## Task goal
The answer is the full set of records, given again exactly and without images.

## Data
[Start of Attachment]

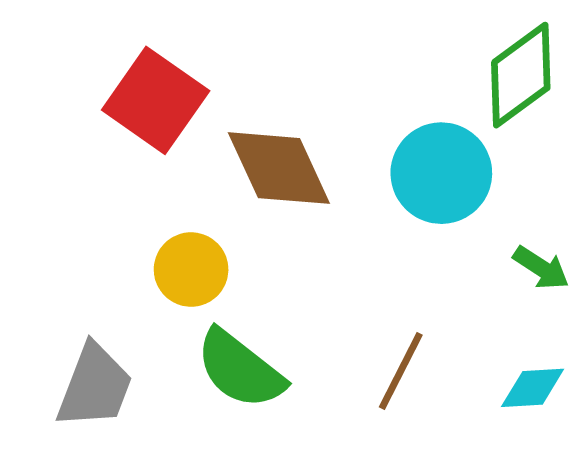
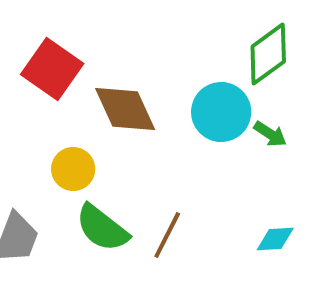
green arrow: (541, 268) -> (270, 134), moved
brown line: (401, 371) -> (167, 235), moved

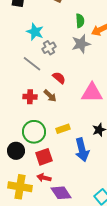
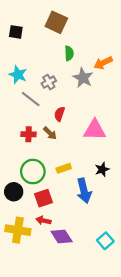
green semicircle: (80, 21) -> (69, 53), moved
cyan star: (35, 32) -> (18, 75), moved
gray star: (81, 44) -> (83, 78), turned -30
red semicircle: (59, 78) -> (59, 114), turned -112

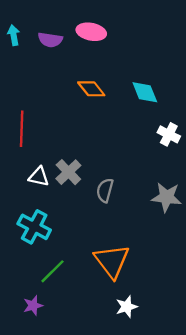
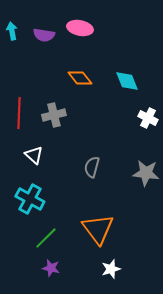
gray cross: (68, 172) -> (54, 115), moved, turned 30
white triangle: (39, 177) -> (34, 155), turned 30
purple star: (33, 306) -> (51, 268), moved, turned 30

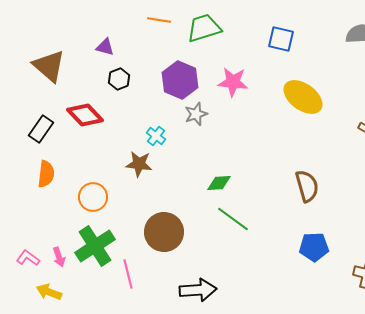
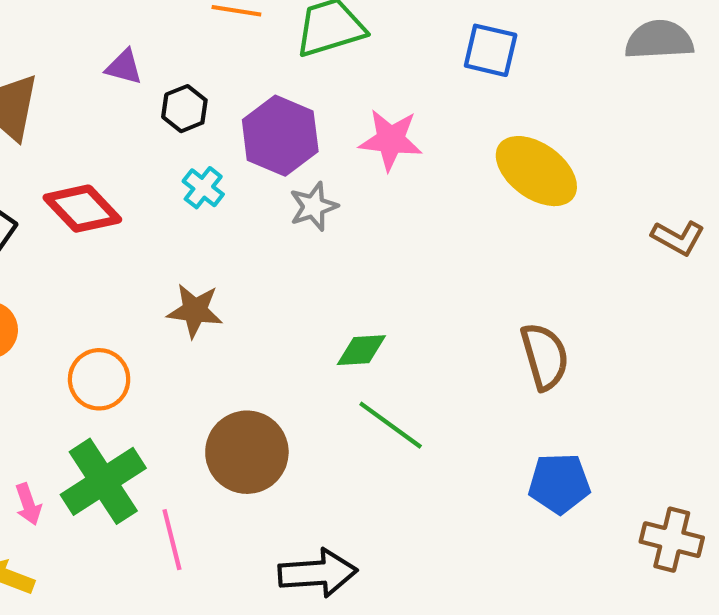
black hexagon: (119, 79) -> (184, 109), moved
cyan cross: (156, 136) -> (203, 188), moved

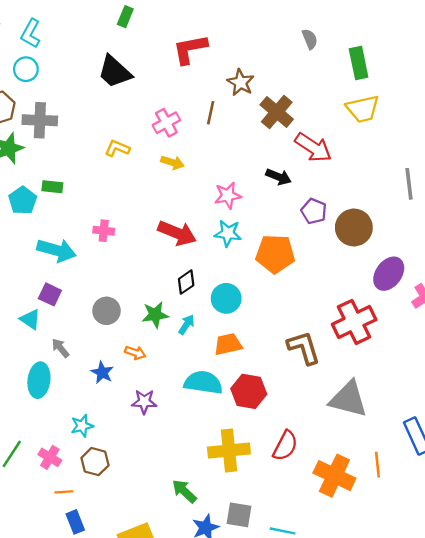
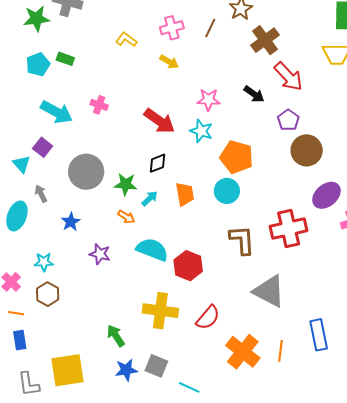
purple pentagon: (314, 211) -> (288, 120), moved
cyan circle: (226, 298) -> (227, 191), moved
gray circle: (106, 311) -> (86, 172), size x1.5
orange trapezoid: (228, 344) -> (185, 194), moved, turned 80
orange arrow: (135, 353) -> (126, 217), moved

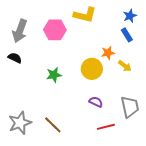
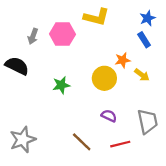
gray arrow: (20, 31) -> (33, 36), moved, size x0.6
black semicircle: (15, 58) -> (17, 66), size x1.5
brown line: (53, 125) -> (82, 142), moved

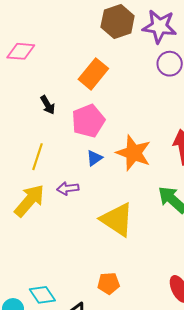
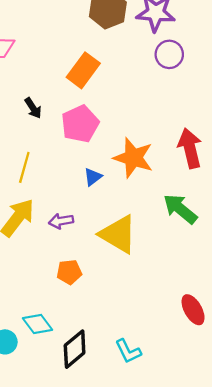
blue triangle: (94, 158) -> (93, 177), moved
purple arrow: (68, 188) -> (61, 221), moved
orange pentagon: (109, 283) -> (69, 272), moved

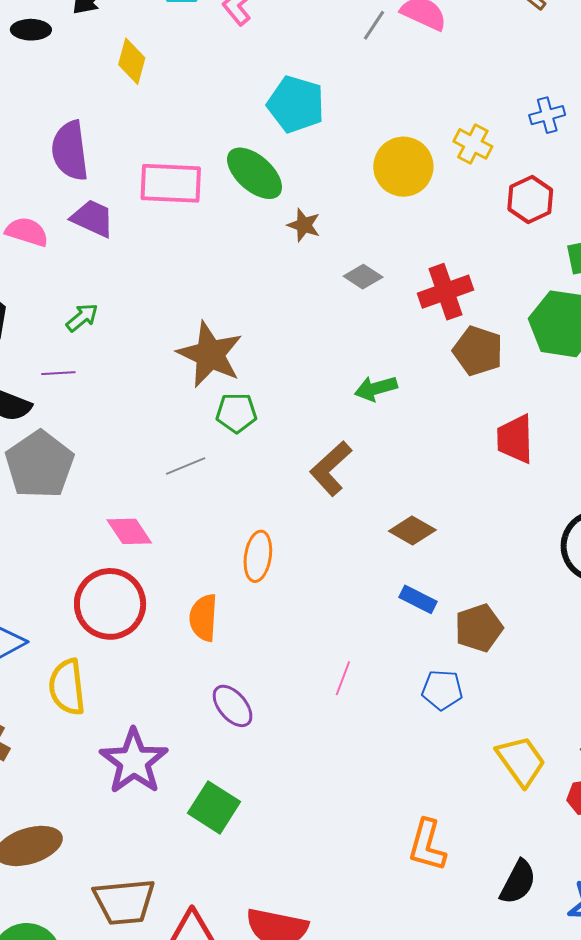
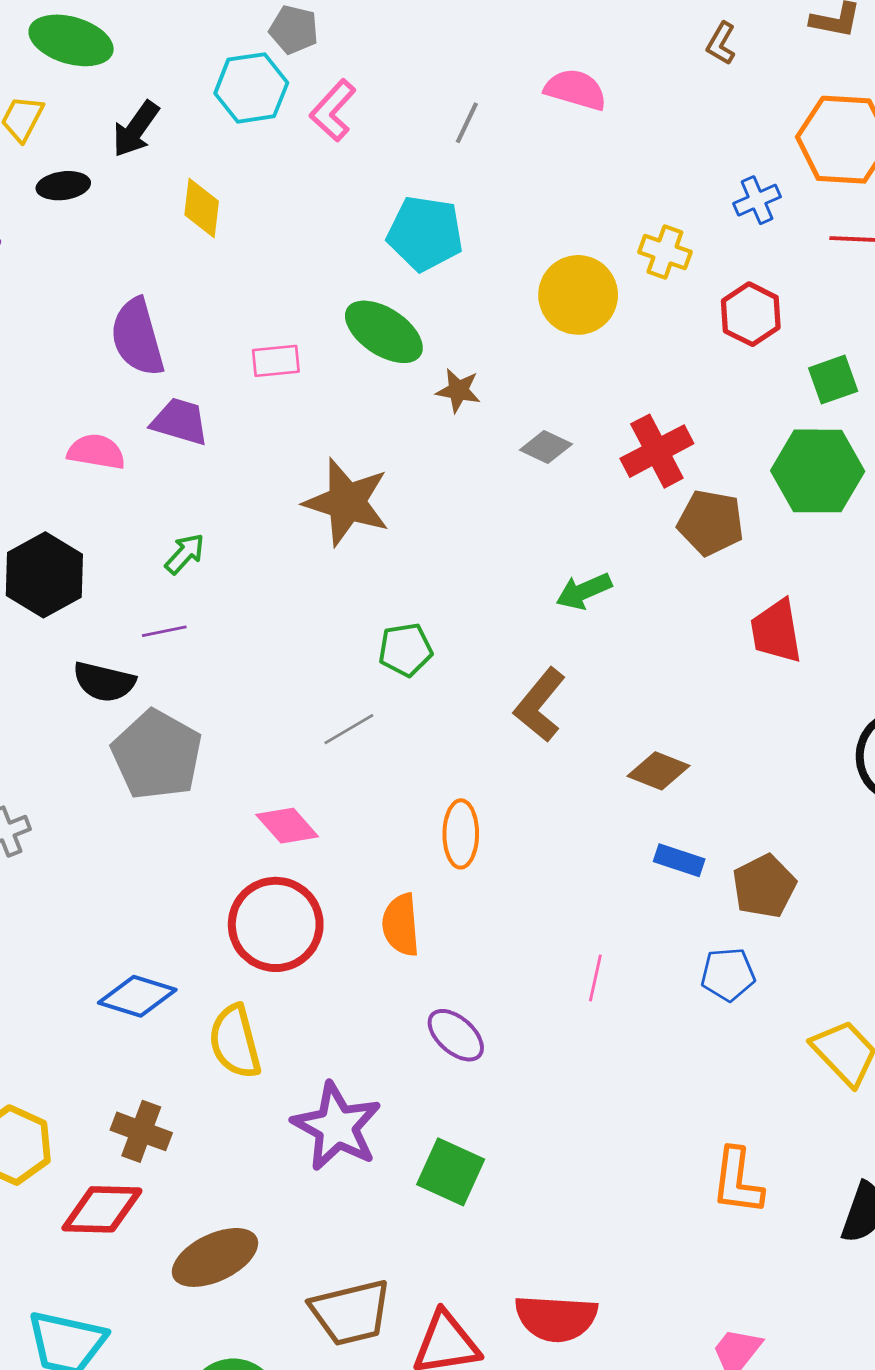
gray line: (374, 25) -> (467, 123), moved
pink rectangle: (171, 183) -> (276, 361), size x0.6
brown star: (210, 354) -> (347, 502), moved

[End of Attachment]

## Reply
green arrow: (541, 268) -> (270, 134), moved
brown line: (401, 371) -> (167, 235), moved

green semicircle: (80, 21) -> (69, 53), moved
cyan star: (35, 32) -> (18, 75), moved
gray star: (81, 44) -> (83, 78), turned -30
red semicircle: (59, 78) -> (59, 114), turned -112

gray cross: (68, 172) -> (54, 115), moved, turned 30
white triangle: (39, 177) -> (34, 155), turned 30
purple star: (33, 306) -> (51, 268), moved, turned 30

black hexagon: (119, 79) -> (184, 109), moved
cyan cross: (156, 136) -> (203, 188), moved

purple pentagon: (314, 211) -> (288, 120), moved
cyan circle: (226, 298) -> (227, 191), moved
gray circle: (106, 311) -> (86, 172), size x1.5
orange trapezoid: (228, 344) -> (185, 194), moved, turned 80
orange arrow: (135, 353) -> (126, 217), moved

gray arrow: (20, 31) -> (33, 36), moved, size x0.6
black semicircle: (15, 58) -> (17, 66), size x1.5
brown line: (53, 125) -> (82, 142), moved

blue triangle: (94, 158) -> (93, 177), moved
purple arrow: (68, 188) -> (61, 221), moved
orange pentagon: (109, 283) -> (69, 272), moved

gray line: (374, 25) -> (467, 123), moved
pink rectangle: (171, 183) -> (276, 361), size x0.6
brown star: (210, 354) -> (347, 502), moved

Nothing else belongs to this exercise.